Nothing but the lines from the one containing "C4: 2.2uF (plus +24V, minus GND) -> none" through the last line of the material should appear in the answer, transcribed exactly, pictures excluded.

** Provided records follows **

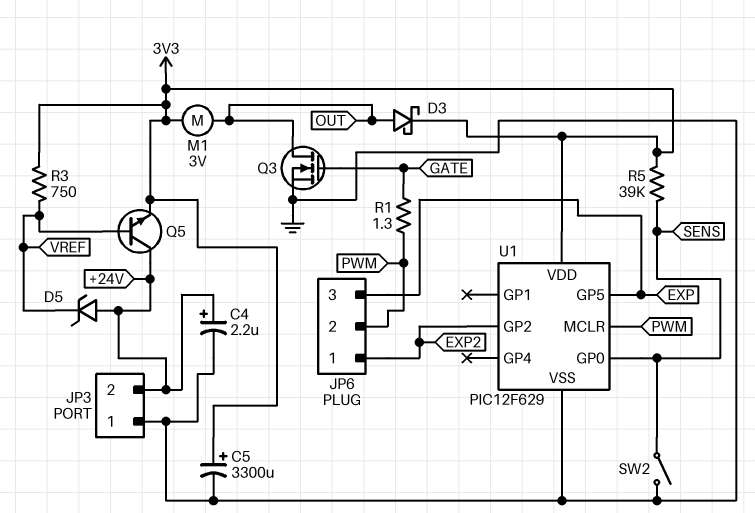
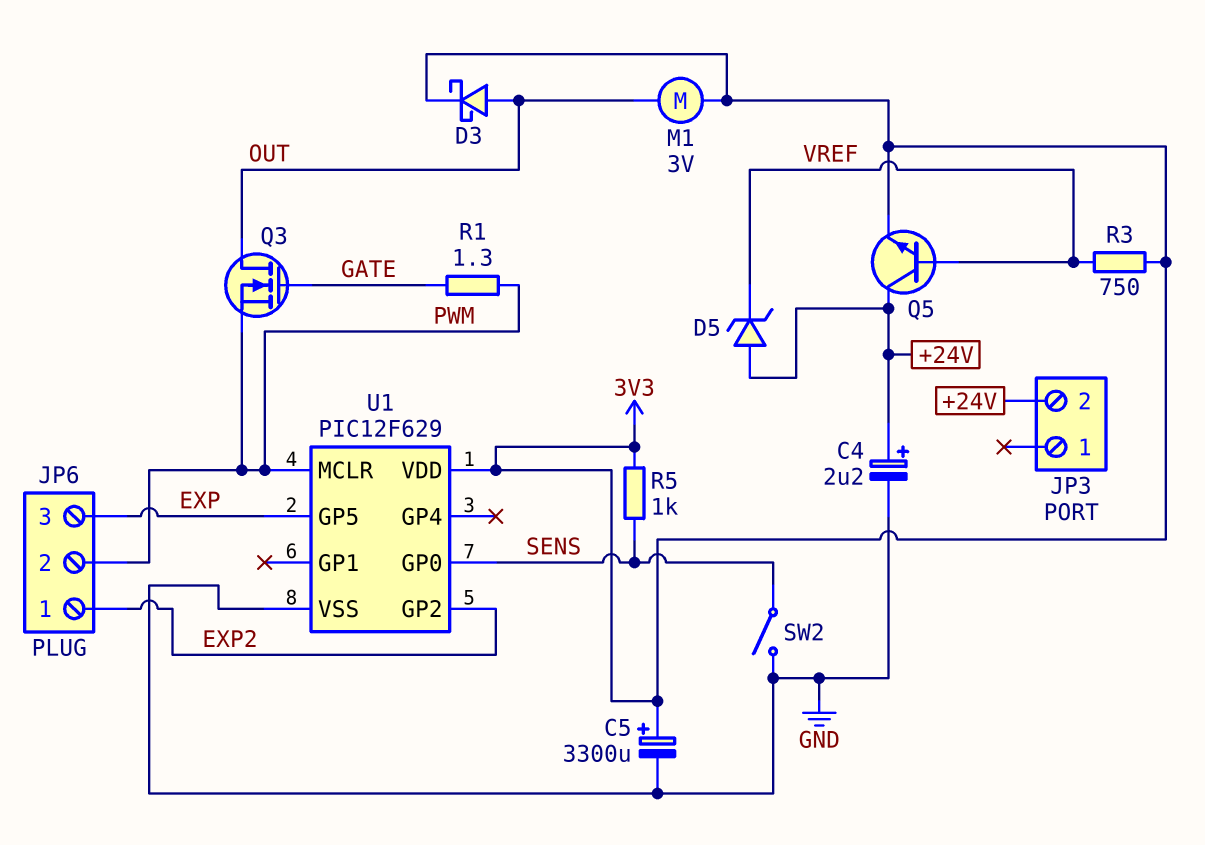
JP3 pin 1: GND -> none
Q3: NMOS (G GATE, D OUT, S GND) -> NMOS (G GATE, D OUT, S PWM)
R5: 39k (3V3, SENS) -> 1k (3V3, SENS)

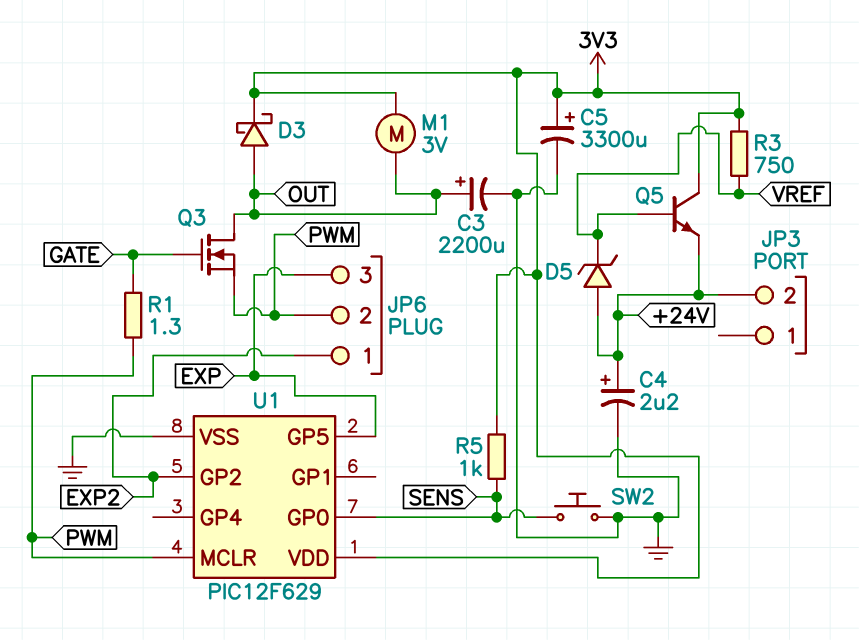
C3: none -> 2200uF (plus OUT, minus GND)
Q5: NPN (B VREF, C +24V, E 3V3) -> NPN (B VREF, C 3V3, E +24V)
SW2: switch (GND, SENS) -> button (GND, SENS)

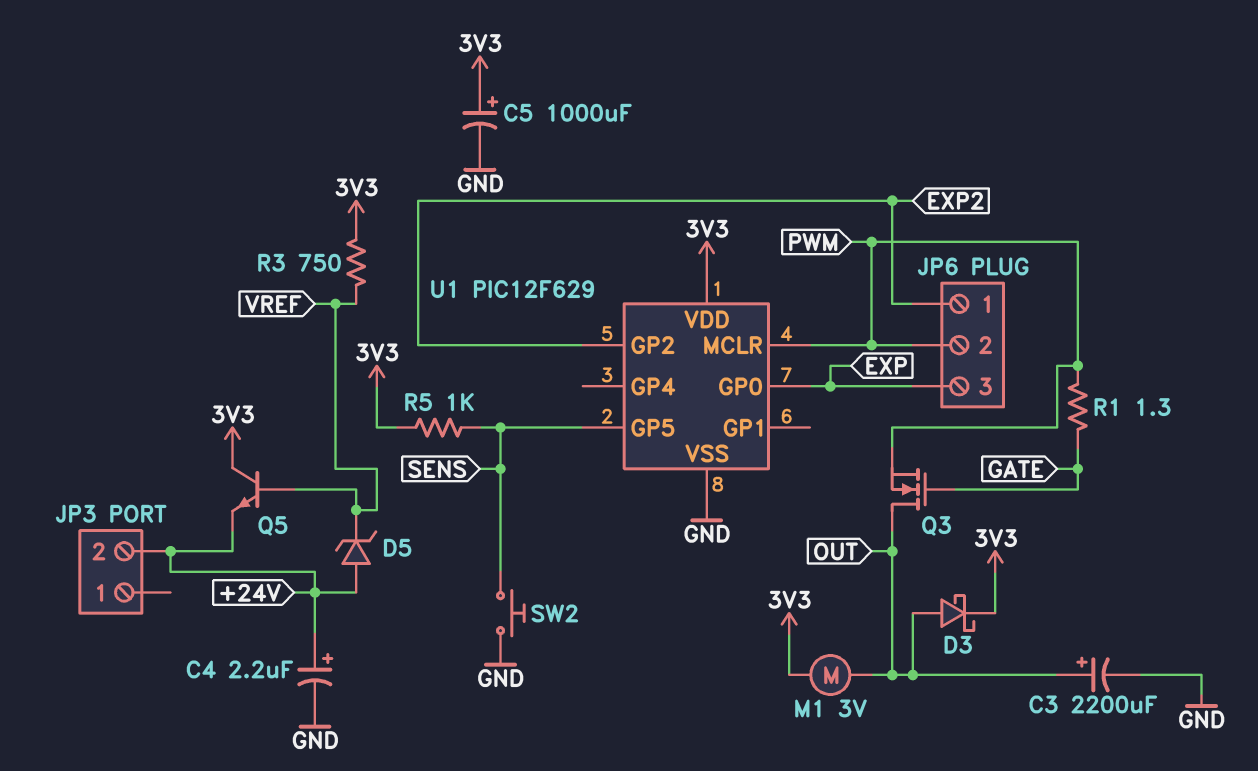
C5: 3300uF (plus 3V3, minus GND) -> 1000uF (plus 3V3, minus GND)
U1 pin GP0: SENS -> EXP
U1 pin GP5: EXP -> SENS

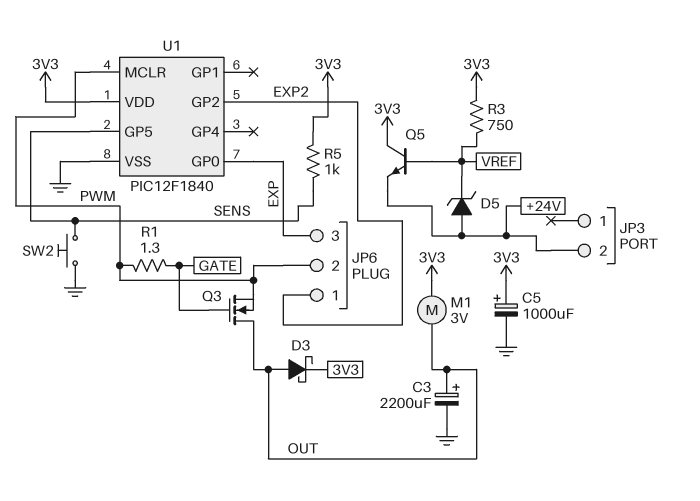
C4: 2.2uF (plus +24V, minus GND) -> none
U1: PIC12F629 -> PIC12F1840

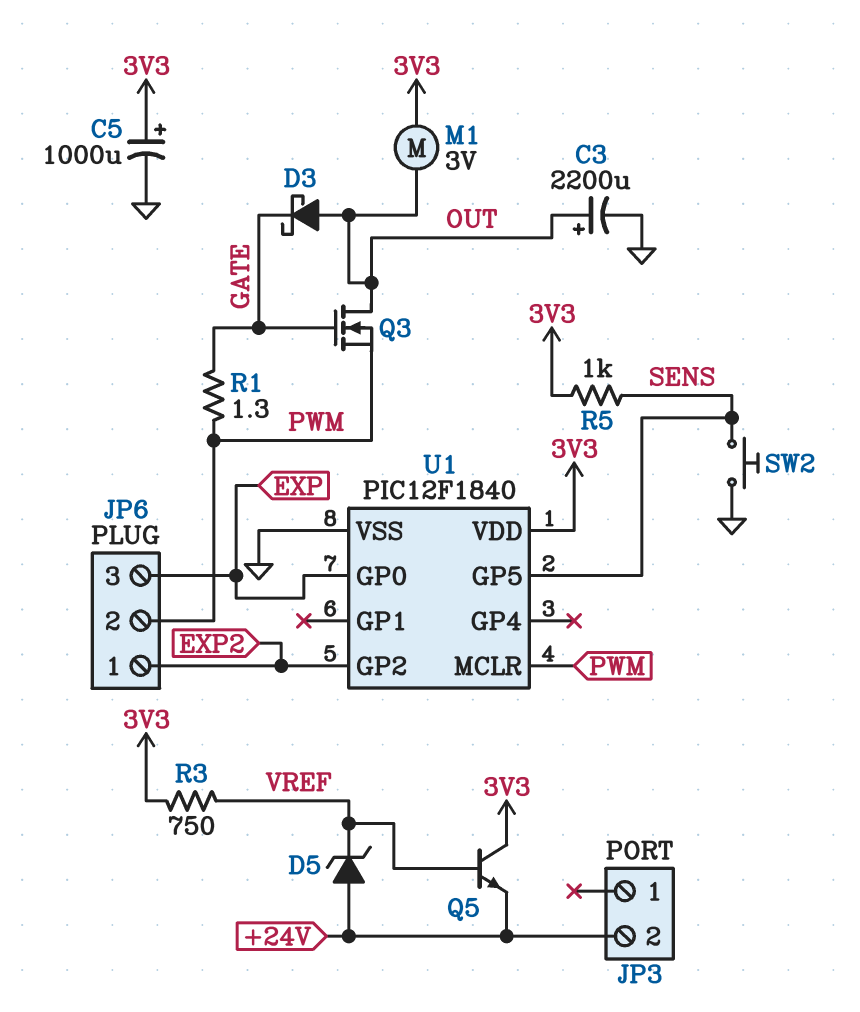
D3: schottky (A OUT, K 3V3) -> schottky (A OUT, K GATE)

** End of Provided records **

▶ _Task result_
C4: 2.2uF (plus +24V, minus GND) -> none
U1: PIC12F629 -> PIC12F1840

D3: schottky (A OUT, K 3V3) -> schottky (A OUT, K GATE)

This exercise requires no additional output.